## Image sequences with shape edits
== Segment start ==

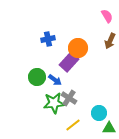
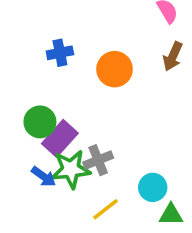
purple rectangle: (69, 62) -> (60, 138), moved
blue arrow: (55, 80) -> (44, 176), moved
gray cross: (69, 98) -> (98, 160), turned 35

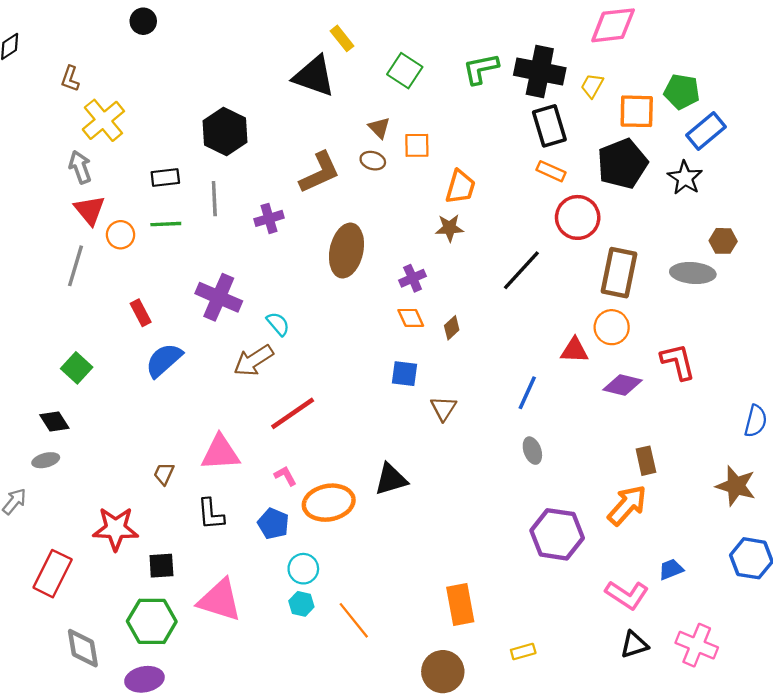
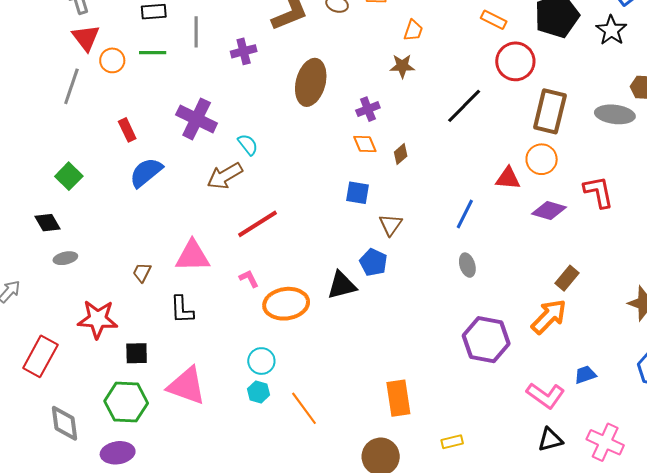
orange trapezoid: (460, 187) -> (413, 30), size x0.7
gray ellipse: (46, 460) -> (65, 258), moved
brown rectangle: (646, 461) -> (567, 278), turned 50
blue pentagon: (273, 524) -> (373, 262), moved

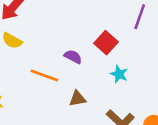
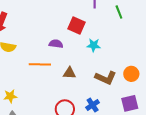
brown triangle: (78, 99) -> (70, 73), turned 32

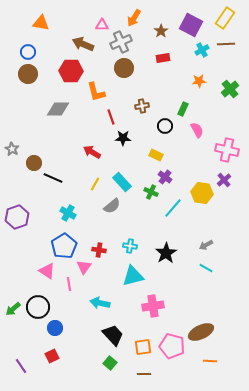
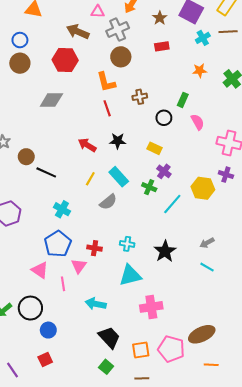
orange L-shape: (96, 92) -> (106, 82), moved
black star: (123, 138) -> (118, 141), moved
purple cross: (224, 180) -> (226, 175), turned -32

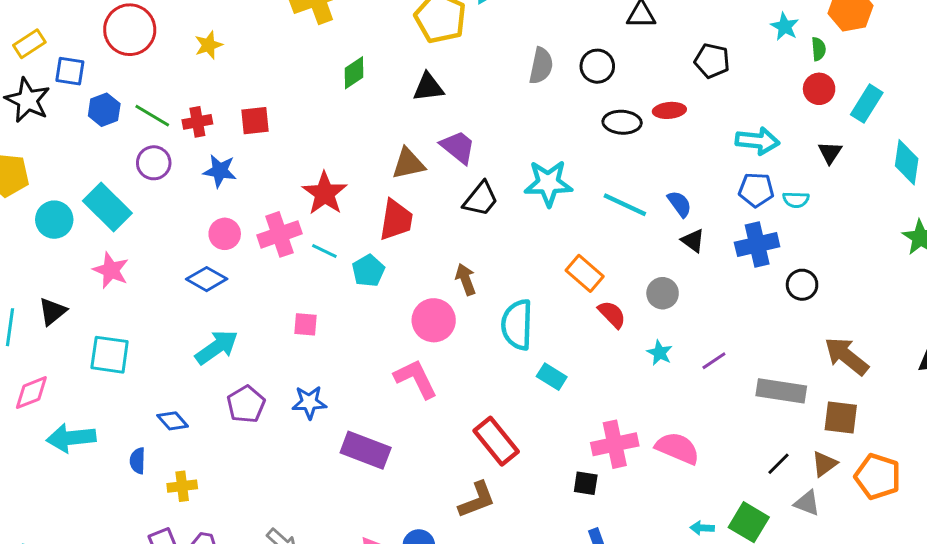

== Segment end ==

## WHAT IS REQUIRED
Please return exactly, and only, the lines from the one containing "orange trapezoid: (460, 187)" through the end of the records, with both end lines kept and every picture dropped.

## SOLUTION TO THE EXERCISE
orange trapezoid: (460, 187) -> (413, 30), size x0.7
gray ellipse: (46, 460) -> (65, 258), moved
brown rectangle: (646, 461) -> (567, 278), turned 50
blue pentagon: (273, 524) -> (373, 262), moved

brown triangle: (78, 99) -> (70, 73), turned 32

orange L-shape: (96, 92) -> (106, 82), moved
black star: (123, 138) -> (118, 141), moved
purple cross: (224, 180) -> (226, 175), turned -32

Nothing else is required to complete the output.